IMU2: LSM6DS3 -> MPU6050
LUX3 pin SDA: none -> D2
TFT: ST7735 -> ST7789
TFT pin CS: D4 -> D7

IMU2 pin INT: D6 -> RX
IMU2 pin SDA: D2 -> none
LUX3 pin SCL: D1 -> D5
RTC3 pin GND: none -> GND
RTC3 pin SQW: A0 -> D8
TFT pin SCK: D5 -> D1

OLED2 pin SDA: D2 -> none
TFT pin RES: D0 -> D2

....

■ WORK REQUEST ■
Copy over exactly the lines above from the one with "IMU2 pin INT: D6 -> RX" to the last, both included, and no others.

■ EXERCISE RESULT ■
IMU2 pin INT: D6 -> RX
IMU2 pin SDA: D2 -> none
LUX3 pin SCL: D1 -> D5
RTC3 pin GND: none -> GND
RTC3 pin SQW: A0 -> D8
TFT pin SCK: D5 -> D1

OLED2 pin SDA: D2 -> none
TFT pin RES: D0 -> D2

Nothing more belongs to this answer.